BEGIN

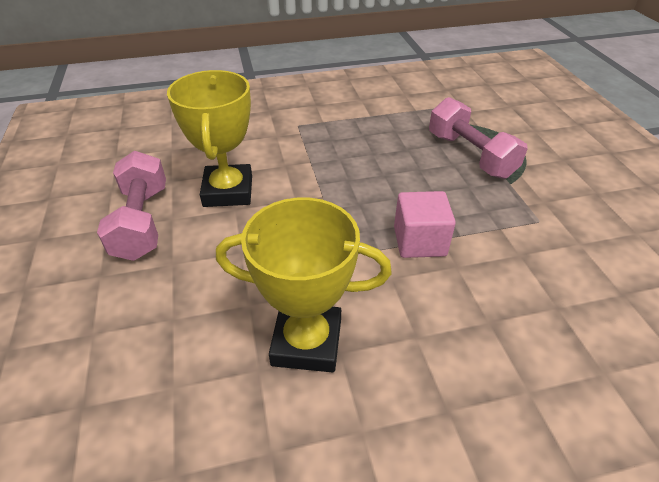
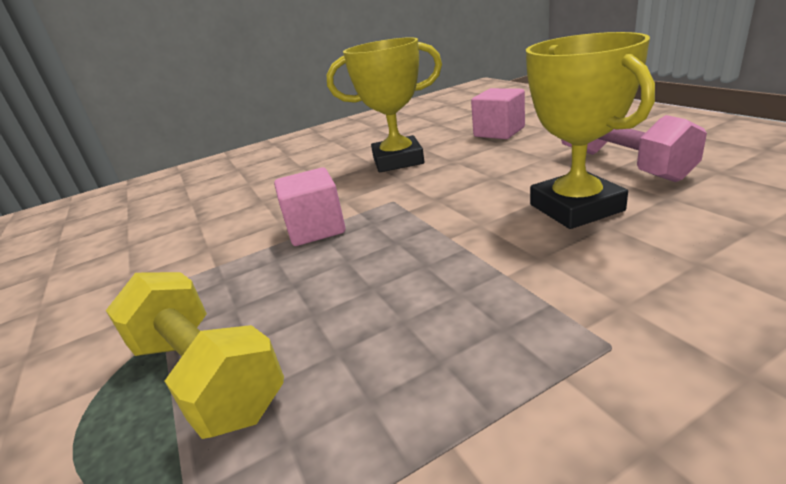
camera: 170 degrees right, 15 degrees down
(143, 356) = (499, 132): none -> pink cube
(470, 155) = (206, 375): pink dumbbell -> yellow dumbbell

END
BEGIN

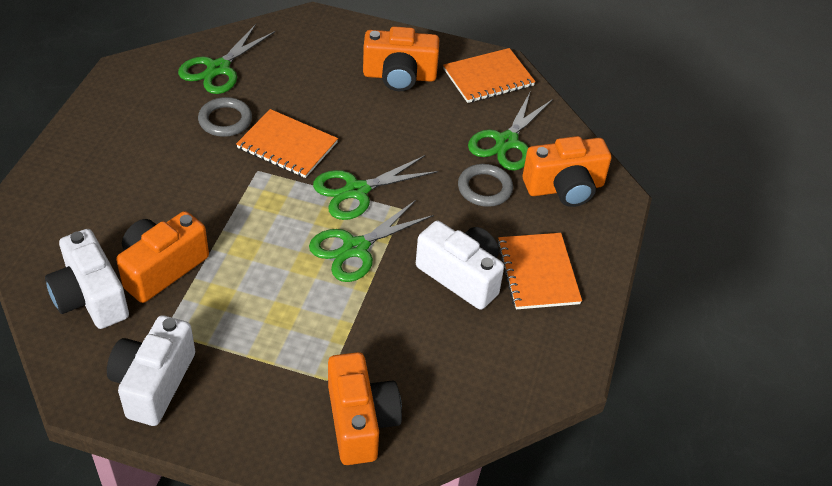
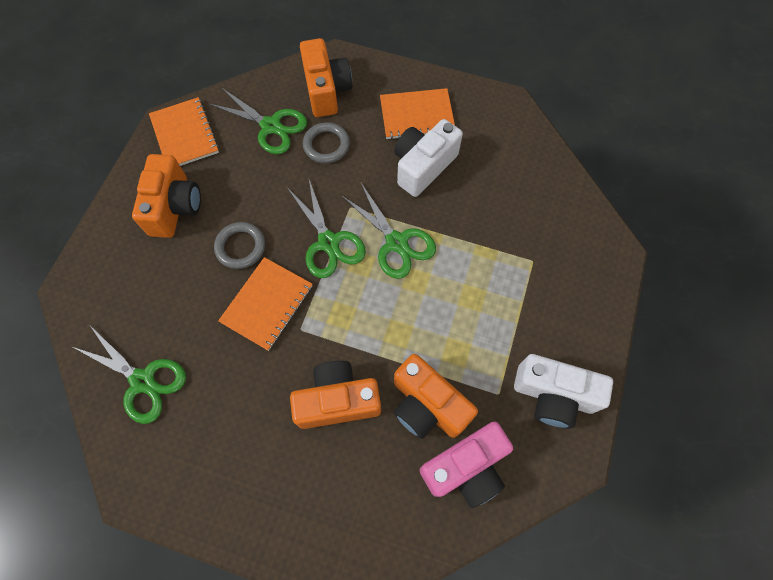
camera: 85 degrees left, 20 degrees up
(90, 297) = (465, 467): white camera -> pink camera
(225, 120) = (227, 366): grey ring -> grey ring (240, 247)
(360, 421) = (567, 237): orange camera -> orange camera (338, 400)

END
BEGIN

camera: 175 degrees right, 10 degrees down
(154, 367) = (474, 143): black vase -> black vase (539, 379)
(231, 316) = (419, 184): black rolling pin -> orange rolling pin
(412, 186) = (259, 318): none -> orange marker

END

> _What the exercise asks_: Please copy out every line of the preceding listing that carries "degrees".

> _Task result_:
camera: 170 degrees right, 15 degrees down
camera: 85 degrees left, 20 degrees up
camera: 175 degrees right, 10 degrees down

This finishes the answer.